Task prompt :: Could you show each line of the records that contains the word "MISO"?

Extracted data ::
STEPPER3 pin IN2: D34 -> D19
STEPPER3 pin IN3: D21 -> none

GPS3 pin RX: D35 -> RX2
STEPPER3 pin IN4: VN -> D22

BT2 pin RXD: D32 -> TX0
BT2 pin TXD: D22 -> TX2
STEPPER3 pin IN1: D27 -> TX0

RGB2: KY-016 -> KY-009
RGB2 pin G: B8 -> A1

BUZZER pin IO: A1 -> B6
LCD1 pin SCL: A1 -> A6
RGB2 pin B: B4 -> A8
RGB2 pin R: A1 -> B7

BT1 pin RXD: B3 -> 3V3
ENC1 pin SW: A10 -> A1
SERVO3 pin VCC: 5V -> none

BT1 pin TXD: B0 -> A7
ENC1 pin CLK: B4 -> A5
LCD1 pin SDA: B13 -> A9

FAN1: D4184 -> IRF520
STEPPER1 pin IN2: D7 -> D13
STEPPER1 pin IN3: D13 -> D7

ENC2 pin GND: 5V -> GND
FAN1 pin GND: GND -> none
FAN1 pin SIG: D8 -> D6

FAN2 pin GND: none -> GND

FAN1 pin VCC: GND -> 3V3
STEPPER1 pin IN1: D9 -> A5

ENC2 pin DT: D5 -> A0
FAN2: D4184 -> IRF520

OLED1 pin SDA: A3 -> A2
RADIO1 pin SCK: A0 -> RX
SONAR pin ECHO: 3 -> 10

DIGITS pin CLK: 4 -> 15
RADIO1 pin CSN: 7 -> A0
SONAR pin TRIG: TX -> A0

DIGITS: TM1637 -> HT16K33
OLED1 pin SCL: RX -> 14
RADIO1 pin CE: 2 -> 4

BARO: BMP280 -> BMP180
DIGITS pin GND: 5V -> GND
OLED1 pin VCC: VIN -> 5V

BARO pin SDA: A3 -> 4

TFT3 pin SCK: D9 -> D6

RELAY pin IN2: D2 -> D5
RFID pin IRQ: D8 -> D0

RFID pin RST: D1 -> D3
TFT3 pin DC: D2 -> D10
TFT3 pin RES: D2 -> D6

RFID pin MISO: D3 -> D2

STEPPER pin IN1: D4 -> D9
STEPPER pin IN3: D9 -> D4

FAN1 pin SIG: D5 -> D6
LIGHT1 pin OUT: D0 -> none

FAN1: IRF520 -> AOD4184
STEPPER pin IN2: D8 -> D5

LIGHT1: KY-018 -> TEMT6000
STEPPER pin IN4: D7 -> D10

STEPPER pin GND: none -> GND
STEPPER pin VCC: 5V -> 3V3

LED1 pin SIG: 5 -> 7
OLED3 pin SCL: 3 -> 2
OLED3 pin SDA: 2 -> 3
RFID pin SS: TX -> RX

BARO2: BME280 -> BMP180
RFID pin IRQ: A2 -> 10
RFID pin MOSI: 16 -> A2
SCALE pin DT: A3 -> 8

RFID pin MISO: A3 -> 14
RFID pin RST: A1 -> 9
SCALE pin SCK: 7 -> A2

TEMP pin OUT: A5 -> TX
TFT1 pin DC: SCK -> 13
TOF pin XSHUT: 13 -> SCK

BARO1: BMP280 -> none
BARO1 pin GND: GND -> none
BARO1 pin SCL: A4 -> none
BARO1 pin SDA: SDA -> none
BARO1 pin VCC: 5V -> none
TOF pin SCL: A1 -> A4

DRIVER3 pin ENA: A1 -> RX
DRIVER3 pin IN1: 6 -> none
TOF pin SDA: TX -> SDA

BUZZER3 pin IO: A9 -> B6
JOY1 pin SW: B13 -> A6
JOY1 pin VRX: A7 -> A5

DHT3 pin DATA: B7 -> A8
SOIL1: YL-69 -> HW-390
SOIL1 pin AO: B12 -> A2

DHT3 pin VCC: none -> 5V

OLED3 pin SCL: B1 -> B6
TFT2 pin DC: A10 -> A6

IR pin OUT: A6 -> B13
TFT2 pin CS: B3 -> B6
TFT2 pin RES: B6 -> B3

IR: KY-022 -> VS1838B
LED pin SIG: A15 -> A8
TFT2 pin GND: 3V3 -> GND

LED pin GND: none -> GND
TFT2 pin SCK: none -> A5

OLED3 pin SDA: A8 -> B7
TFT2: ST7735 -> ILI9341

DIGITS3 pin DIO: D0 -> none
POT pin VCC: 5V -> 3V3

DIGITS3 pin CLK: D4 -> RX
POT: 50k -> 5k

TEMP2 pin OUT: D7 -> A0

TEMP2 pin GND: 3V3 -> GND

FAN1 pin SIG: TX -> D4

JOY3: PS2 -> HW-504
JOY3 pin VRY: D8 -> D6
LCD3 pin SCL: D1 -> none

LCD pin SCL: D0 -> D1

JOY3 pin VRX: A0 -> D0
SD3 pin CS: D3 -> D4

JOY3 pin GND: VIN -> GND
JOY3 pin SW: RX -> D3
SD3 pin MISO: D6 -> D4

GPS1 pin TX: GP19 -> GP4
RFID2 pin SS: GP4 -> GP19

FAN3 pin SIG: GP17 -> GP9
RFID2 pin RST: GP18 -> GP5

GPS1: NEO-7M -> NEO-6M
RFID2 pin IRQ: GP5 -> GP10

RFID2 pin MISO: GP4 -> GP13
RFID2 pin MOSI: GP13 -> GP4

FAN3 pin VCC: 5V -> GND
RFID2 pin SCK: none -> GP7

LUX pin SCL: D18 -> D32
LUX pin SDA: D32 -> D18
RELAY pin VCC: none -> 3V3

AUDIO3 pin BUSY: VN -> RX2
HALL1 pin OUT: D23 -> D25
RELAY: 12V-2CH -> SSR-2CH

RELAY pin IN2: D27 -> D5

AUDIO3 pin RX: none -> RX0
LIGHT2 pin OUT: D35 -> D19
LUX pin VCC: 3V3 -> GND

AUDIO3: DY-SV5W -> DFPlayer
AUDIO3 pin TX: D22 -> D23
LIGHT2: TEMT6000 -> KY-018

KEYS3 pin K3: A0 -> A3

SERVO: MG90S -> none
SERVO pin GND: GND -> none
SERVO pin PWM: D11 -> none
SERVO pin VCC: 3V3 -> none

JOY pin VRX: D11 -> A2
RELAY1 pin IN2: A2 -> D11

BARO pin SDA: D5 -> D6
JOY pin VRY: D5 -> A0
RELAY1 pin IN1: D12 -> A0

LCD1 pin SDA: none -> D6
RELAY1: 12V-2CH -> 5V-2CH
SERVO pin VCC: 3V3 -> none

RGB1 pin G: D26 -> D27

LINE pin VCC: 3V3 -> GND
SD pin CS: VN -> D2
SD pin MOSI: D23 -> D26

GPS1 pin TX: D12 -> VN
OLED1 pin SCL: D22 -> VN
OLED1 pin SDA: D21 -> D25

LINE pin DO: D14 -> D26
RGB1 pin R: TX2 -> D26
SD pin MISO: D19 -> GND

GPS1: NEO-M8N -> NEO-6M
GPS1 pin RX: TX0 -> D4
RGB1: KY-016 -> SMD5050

Answer box ::
RFID pin MISO: D3 -> D2
RFID pin MISO: A3 -> 14
SD3 pin MISO: D6 -> D4
RFID2 pin MISO: GP4 -> GP13
SD pin MISO: D19 -> GND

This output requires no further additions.